* Given data:
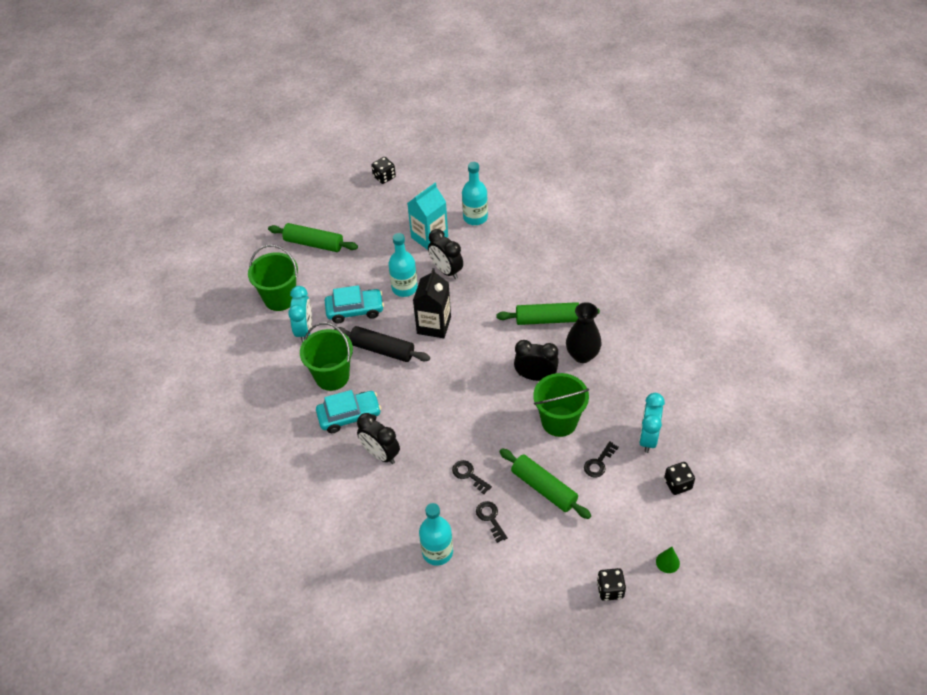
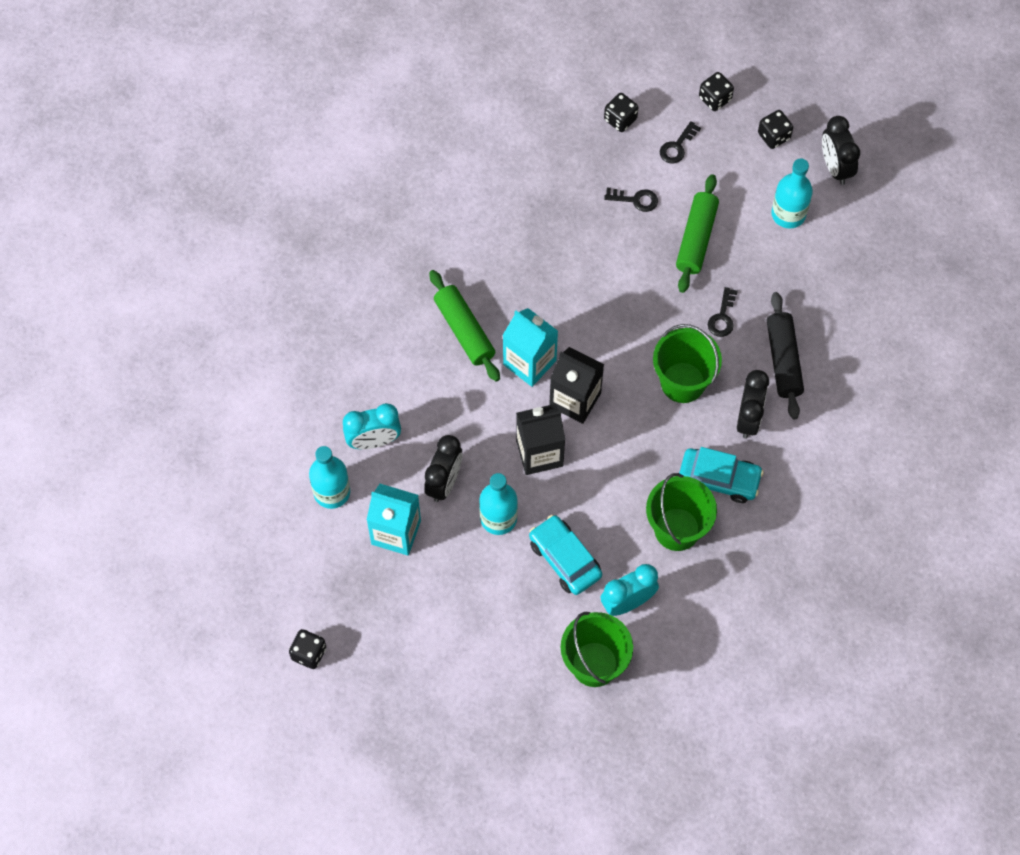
camera: 120 degrees left, 15 degrees up
(314, 243) = (480, 677): green rolling pin -> none
(349, 416) = (719, 479): turquoise car -> turquoise car turned 150 degrees clockwise
(382, 350) = (608, 493): black rolling pin -> black rolling pin (783, 360)
(437, 552) = (827, 304): turquoise bottle -> turquoise bottle (788, 214)
(459, 359) = (575, 400): none -> black carton
(490, 518) = (761, 273): black key -> black key (677, 146)
(502, 345) = (529, 362): none -> turquoise carton
(535, 376) = (556, 307): black clock -> black clock (835, 167)
(559, 421) = (604, 258): green bucket -> green bucket (683, 382)
(582, 355) = (499, 272): black vase -> none
(648, 438) = (578, 165): turquoise clock -> turquoise clock (374, 441)
(667, 562) = (715, 98): green cone -> black dice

* What to work on: No line should appear in the answer except those from the one containing "(502, 345) = (529, 362): none" through the last line of the listing, each retyped exactly.

* Answer section:
(502, 345) = (529, 362): none -> turquoise carton
(535, 376) = (556, 307): black clock -> black clock (835, 167)
(559, 421) = (604, 258): green bucket -> green bucket (683, 382)
(582, 355) = (499, 272): black vase -> none
(648, 438) = (578, 165): turquoise clock -> turquoise clock (374, 441)
(667, 562) = (715, 98): green cone -> black dice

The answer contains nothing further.